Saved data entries
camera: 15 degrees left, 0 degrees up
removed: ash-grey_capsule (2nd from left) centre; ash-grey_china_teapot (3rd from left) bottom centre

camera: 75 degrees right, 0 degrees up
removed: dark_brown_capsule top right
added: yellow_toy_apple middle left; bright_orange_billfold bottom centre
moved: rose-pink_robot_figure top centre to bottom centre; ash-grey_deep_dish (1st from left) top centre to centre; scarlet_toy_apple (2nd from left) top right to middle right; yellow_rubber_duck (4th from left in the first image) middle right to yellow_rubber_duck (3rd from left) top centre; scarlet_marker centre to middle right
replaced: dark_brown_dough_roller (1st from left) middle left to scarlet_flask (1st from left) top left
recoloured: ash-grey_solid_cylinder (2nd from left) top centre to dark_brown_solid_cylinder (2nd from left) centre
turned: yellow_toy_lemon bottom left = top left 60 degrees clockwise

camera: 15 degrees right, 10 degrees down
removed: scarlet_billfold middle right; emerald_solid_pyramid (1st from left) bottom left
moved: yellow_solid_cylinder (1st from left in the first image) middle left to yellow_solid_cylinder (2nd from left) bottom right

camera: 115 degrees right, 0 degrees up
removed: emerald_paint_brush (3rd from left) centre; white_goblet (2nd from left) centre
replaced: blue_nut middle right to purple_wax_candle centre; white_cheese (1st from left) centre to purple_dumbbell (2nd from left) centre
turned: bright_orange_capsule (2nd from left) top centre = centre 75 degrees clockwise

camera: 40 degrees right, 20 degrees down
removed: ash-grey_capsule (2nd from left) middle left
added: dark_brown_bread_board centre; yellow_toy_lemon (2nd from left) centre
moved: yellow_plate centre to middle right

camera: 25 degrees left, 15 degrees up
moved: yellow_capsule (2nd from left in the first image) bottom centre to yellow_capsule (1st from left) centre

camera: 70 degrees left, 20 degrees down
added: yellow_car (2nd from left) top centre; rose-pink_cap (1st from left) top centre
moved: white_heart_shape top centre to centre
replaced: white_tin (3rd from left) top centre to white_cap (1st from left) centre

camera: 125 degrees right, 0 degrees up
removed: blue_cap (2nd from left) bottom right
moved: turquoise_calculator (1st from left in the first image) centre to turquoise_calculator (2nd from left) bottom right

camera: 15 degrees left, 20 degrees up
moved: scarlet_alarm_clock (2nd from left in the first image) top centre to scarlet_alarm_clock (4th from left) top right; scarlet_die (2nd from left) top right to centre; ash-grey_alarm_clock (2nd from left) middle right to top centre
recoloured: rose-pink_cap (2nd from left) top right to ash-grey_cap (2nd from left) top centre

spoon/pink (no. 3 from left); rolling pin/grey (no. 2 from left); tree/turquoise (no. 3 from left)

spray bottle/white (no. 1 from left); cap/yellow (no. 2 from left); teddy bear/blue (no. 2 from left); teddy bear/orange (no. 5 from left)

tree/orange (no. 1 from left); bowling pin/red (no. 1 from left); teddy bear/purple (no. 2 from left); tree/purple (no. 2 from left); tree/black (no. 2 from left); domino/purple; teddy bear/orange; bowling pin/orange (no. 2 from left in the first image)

## Exercise description:
Copy each line above where the string "added" occurs.

## Result of this exercise:
added: yellow_toy_apple middle left; bright_orange_billfold bottom centre
added: dark_brown_bread_board centre; yellow_toy_lemon (2nd from left) centre
added: yellow_car (2nd from left) top centre; rose-pink_cap (1st from left) top centre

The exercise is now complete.